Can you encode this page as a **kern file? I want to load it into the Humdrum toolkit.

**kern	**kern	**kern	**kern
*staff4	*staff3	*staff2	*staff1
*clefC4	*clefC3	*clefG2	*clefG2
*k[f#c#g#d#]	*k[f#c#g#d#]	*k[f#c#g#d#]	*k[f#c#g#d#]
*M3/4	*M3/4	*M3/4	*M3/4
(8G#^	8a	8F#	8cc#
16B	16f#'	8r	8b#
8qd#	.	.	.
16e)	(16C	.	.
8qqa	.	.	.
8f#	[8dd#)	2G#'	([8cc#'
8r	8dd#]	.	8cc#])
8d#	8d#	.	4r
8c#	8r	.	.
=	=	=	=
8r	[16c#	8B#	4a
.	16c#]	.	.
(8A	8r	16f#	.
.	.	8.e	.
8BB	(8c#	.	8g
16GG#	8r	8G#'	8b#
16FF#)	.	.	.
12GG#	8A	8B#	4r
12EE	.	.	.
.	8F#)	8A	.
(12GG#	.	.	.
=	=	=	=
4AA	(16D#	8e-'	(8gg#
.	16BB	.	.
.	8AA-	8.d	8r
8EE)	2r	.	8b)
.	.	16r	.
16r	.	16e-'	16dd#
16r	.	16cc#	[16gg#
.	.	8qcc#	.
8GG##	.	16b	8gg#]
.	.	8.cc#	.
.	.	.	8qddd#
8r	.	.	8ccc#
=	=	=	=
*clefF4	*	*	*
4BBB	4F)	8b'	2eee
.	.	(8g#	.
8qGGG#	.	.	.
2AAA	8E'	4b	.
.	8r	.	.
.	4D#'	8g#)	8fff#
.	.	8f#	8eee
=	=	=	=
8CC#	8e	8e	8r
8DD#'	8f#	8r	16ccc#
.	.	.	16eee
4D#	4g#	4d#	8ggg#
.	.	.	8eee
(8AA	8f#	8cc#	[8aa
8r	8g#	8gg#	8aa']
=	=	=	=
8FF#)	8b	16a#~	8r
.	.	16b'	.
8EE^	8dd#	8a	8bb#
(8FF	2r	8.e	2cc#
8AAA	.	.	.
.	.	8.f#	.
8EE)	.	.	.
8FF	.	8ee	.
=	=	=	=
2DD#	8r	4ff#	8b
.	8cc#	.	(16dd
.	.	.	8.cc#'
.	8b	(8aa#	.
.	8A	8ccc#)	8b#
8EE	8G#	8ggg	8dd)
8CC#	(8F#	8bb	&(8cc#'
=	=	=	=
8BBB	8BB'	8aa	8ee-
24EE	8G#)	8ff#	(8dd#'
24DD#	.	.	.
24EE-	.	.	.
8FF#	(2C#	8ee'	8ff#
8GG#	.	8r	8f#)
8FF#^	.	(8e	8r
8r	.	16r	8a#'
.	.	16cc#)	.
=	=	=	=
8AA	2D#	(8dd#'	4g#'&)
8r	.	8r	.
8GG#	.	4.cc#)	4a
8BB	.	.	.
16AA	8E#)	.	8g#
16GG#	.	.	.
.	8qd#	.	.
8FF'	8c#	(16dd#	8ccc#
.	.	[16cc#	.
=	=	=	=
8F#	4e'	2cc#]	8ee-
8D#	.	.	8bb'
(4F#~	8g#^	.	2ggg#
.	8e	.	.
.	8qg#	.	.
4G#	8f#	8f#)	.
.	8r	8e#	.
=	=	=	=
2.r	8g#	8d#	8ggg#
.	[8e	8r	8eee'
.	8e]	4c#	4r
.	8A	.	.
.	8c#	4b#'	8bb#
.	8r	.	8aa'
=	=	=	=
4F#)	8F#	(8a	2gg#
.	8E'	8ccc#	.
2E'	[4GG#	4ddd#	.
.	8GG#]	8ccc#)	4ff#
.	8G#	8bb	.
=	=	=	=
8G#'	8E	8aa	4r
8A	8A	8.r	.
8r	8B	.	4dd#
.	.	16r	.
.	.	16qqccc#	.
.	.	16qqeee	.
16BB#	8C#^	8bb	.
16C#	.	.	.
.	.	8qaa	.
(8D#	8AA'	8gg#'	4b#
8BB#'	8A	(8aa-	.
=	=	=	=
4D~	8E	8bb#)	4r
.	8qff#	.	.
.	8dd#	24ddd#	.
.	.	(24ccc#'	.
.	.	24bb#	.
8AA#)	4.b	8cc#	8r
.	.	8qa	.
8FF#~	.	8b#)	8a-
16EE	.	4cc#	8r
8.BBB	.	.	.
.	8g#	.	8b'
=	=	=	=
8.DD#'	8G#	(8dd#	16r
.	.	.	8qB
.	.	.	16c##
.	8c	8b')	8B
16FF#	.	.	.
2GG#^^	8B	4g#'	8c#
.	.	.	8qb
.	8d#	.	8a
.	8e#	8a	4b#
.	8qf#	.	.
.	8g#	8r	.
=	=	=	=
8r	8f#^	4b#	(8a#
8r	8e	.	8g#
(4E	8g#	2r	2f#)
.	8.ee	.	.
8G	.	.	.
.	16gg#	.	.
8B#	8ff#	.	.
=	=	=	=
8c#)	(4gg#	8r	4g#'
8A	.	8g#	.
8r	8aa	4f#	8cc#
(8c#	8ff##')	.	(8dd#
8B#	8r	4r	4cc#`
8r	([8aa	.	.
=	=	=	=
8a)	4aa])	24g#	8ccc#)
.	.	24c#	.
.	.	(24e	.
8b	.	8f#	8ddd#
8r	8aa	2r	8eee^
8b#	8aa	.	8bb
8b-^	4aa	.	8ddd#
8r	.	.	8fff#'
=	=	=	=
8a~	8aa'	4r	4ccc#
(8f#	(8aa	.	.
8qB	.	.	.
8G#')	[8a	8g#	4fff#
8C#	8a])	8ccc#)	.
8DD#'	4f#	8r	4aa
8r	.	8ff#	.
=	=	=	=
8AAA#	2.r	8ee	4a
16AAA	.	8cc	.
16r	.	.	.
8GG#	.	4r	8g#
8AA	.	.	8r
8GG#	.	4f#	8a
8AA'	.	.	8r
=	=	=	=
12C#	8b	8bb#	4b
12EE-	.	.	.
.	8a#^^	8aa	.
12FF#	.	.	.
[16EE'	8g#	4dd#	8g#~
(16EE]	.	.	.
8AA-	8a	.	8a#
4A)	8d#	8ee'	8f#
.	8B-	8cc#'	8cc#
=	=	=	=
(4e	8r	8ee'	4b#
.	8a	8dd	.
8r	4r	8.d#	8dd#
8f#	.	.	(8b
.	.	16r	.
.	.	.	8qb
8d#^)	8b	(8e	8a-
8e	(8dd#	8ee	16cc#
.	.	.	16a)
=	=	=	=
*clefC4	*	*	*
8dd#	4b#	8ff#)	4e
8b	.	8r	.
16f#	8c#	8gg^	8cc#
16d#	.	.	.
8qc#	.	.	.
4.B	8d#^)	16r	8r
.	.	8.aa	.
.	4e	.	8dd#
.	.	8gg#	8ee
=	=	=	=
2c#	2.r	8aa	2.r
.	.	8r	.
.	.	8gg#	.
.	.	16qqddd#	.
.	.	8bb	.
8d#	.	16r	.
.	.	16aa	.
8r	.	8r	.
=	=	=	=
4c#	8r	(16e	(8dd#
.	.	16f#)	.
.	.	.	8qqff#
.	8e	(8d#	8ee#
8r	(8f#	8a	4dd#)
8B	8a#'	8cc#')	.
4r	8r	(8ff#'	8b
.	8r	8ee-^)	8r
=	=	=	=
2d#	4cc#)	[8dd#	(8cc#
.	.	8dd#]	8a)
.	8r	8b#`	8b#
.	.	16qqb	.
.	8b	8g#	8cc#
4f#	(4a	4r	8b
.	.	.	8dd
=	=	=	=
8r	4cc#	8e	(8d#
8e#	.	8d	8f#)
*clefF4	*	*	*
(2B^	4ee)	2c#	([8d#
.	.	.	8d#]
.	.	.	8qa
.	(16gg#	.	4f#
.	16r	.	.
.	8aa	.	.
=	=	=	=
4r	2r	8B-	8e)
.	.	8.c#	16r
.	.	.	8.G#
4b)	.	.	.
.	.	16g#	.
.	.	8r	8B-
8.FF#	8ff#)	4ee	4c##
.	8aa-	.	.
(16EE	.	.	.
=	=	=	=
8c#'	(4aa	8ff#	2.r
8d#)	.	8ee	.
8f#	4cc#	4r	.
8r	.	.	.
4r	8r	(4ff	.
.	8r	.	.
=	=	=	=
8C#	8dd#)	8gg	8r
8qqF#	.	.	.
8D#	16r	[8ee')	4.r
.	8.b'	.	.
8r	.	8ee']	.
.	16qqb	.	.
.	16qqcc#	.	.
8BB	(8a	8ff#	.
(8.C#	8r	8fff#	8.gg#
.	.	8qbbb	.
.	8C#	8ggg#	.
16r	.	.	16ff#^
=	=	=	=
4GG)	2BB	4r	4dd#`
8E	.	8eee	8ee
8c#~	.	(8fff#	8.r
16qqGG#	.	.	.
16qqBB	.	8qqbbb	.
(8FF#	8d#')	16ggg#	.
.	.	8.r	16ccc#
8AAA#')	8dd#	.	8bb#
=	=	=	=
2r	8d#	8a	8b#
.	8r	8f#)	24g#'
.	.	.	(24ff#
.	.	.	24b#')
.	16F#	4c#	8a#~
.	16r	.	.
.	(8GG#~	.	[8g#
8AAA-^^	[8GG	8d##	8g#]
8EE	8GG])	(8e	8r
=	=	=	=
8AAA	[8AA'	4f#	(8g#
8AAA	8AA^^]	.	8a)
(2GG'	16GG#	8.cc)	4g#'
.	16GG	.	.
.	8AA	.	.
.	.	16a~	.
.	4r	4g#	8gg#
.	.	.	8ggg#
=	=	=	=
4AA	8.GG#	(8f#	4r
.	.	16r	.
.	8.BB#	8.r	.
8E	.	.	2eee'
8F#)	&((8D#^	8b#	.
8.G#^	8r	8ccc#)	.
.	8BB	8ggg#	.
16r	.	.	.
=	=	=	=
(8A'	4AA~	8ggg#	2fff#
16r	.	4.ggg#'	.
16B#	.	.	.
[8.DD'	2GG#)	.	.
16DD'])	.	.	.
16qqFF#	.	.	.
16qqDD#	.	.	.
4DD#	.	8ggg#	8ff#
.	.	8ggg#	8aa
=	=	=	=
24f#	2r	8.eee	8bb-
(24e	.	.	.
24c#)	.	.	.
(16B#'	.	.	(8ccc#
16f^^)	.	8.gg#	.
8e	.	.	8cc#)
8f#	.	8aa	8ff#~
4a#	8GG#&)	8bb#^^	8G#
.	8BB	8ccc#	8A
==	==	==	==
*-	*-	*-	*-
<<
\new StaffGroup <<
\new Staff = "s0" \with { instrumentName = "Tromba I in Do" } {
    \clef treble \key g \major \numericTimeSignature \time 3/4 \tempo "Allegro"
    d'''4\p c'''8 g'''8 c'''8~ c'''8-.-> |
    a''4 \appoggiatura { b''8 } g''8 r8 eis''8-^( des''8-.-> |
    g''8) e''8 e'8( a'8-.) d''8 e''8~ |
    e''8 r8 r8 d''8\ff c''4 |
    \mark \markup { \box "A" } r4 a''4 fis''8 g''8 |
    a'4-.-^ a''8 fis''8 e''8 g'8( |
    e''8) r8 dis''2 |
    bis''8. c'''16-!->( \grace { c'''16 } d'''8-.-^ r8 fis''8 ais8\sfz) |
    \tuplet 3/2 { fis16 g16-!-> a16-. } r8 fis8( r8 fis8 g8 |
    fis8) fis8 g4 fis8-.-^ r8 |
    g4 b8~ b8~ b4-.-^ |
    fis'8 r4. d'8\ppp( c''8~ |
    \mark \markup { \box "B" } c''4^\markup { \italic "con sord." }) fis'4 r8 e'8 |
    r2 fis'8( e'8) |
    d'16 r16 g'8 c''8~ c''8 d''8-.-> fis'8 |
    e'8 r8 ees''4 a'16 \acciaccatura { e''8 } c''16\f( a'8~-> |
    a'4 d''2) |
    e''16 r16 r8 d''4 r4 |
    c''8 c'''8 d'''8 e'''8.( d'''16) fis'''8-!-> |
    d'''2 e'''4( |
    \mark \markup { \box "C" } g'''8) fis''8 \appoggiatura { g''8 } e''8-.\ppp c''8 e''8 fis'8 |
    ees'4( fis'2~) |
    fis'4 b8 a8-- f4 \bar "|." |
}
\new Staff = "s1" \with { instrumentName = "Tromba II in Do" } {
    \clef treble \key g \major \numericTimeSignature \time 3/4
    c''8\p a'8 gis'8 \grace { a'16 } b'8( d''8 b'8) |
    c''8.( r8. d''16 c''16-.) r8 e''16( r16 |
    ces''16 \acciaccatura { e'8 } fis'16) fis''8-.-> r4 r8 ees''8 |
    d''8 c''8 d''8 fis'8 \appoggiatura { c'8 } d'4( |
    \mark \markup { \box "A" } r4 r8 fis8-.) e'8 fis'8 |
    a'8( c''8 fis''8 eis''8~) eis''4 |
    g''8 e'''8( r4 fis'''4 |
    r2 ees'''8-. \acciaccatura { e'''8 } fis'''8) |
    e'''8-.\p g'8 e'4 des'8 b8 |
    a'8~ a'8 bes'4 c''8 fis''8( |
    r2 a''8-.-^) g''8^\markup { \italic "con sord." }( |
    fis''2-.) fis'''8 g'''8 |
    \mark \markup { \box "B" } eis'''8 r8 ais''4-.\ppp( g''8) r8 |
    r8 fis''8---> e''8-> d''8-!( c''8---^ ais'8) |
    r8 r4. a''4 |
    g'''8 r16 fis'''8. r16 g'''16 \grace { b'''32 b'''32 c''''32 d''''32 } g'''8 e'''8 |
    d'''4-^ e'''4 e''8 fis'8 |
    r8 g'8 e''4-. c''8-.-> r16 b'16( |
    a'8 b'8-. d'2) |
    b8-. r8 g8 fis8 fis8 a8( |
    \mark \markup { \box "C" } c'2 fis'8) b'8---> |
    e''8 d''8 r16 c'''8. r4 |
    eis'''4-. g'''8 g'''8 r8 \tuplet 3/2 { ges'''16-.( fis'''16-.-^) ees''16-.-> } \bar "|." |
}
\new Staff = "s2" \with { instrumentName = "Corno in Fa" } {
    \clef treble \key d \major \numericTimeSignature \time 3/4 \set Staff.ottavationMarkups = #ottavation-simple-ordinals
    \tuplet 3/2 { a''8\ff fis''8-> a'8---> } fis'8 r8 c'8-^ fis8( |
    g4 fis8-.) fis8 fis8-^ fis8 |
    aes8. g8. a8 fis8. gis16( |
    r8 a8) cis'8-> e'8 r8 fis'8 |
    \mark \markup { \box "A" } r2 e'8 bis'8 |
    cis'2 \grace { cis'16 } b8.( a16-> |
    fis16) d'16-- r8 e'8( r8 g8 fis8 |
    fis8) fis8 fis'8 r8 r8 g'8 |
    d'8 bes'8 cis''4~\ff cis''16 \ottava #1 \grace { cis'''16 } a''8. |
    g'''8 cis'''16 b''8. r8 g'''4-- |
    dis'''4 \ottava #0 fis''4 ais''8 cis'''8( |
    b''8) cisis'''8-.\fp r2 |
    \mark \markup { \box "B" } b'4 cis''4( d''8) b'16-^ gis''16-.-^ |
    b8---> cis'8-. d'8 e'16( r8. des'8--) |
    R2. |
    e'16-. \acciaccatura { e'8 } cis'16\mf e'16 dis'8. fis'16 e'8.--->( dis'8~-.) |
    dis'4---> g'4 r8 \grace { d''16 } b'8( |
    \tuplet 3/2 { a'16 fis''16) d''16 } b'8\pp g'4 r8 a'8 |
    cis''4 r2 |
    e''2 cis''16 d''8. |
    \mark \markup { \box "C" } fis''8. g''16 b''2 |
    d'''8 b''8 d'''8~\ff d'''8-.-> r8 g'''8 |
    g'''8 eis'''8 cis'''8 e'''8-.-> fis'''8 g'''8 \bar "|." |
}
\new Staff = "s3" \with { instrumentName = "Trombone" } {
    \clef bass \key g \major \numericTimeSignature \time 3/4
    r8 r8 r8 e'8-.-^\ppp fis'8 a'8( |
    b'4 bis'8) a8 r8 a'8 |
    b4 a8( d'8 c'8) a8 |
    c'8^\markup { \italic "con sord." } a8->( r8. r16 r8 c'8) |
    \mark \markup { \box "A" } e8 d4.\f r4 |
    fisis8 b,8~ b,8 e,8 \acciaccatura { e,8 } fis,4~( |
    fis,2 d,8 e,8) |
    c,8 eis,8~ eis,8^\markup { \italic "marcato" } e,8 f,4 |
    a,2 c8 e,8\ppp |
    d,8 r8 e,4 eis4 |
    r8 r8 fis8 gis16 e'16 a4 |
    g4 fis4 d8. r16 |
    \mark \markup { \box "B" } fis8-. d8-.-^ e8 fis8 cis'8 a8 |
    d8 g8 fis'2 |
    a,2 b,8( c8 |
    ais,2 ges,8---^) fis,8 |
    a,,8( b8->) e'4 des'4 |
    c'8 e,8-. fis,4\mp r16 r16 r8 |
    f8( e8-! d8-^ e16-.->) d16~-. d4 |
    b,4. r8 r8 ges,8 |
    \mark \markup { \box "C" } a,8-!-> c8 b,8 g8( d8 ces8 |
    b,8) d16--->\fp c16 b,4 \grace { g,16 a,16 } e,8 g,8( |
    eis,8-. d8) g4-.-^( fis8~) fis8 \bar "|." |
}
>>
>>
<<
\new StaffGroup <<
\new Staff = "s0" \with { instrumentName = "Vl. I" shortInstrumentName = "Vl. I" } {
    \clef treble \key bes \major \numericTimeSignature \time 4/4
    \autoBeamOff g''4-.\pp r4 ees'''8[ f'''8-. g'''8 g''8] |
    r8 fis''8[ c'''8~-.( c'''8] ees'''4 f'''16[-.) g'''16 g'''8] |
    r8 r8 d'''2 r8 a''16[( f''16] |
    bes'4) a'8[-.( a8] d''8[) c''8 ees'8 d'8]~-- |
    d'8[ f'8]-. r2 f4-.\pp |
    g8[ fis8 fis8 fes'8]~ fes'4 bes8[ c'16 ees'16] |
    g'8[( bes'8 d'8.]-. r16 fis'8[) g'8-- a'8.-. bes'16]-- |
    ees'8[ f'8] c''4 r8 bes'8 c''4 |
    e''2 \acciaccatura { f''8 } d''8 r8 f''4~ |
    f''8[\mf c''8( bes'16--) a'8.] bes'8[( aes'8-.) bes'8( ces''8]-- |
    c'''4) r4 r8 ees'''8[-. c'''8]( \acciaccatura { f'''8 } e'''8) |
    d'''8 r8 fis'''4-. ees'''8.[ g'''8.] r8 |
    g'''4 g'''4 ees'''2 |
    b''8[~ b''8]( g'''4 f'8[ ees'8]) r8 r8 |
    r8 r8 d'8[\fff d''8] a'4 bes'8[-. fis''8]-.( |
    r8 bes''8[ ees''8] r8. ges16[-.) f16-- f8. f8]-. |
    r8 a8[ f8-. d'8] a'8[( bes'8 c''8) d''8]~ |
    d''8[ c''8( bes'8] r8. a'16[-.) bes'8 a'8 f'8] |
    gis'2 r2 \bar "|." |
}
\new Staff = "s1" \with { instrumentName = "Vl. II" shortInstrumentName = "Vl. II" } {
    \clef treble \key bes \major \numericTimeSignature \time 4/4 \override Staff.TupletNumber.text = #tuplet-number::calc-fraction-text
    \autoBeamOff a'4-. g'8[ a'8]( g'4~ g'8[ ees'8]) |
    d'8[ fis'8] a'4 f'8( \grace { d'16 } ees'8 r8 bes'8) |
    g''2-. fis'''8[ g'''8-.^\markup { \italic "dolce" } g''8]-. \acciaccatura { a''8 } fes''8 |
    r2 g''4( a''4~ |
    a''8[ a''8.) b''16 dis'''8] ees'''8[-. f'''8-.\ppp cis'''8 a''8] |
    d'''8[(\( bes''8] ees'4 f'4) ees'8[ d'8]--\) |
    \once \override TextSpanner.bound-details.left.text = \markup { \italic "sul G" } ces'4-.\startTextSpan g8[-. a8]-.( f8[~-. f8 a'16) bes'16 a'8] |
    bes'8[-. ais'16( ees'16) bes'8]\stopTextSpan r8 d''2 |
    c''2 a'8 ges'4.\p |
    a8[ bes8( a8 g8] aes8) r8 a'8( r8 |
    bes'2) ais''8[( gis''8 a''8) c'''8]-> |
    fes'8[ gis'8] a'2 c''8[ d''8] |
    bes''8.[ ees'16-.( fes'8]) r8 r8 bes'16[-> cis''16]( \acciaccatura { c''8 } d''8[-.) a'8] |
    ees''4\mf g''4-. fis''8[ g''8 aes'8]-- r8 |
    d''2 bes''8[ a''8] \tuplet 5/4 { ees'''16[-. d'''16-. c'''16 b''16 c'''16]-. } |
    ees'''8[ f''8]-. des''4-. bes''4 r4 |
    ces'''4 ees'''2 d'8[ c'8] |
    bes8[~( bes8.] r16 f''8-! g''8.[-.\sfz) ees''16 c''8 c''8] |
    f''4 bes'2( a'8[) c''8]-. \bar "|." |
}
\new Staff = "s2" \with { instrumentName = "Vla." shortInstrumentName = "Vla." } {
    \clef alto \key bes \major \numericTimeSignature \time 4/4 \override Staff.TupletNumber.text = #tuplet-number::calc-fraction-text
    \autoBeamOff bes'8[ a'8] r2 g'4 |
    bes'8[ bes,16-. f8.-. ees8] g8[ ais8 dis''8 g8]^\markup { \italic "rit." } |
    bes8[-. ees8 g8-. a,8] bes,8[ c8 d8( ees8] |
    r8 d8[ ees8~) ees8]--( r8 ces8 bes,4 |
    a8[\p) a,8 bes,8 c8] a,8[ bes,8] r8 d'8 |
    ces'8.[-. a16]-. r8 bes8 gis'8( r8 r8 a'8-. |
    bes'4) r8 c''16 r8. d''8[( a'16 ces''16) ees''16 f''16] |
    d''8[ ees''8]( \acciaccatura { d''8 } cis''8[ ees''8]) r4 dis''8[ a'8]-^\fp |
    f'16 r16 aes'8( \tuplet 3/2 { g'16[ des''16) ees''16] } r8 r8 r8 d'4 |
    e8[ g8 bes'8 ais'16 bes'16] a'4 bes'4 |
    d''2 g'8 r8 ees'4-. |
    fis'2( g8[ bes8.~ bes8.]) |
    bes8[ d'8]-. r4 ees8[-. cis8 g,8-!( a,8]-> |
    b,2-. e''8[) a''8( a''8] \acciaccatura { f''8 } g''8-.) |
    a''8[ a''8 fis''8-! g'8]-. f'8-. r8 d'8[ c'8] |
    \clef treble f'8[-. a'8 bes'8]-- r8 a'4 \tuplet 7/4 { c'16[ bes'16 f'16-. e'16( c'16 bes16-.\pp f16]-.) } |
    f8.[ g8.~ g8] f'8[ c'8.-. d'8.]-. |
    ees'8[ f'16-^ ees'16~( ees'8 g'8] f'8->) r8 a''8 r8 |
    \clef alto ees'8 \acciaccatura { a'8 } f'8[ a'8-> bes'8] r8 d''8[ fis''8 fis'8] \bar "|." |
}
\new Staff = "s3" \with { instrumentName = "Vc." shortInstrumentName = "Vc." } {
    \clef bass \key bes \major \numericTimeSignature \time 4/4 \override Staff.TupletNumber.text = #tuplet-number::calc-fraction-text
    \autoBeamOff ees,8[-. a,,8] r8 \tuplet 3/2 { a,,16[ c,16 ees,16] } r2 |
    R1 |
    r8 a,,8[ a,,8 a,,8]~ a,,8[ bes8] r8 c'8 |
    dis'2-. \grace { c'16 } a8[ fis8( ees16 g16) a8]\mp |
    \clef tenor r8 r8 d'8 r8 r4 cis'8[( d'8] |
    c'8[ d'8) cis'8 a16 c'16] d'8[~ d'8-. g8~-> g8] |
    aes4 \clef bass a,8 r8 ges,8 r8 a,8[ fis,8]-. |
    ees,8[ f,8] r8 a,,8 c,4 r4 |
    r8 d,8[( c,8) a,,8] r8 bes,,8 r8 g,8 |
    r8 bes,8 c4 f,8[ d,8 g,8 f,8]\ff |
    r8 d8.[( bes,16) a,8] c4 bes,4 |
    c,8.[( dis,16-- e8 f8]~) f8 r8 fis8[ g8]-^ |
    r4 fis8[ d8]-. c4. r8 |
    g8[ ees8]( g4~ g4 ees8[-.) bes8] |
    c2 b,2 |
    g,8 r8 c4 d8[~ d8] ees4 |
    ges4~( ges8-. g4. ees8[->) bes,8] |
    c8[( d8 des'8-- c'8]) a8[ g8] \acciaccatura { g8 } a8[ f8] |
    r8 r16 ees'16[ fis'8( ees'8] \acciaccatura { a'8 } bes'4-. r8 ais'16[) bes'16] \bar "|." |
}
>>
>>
—————
■ **Your instructions**
Count how many lines in the rows above contain the string "grace", matching case exactly. Reply with only the number.

■ **Response to the task**
9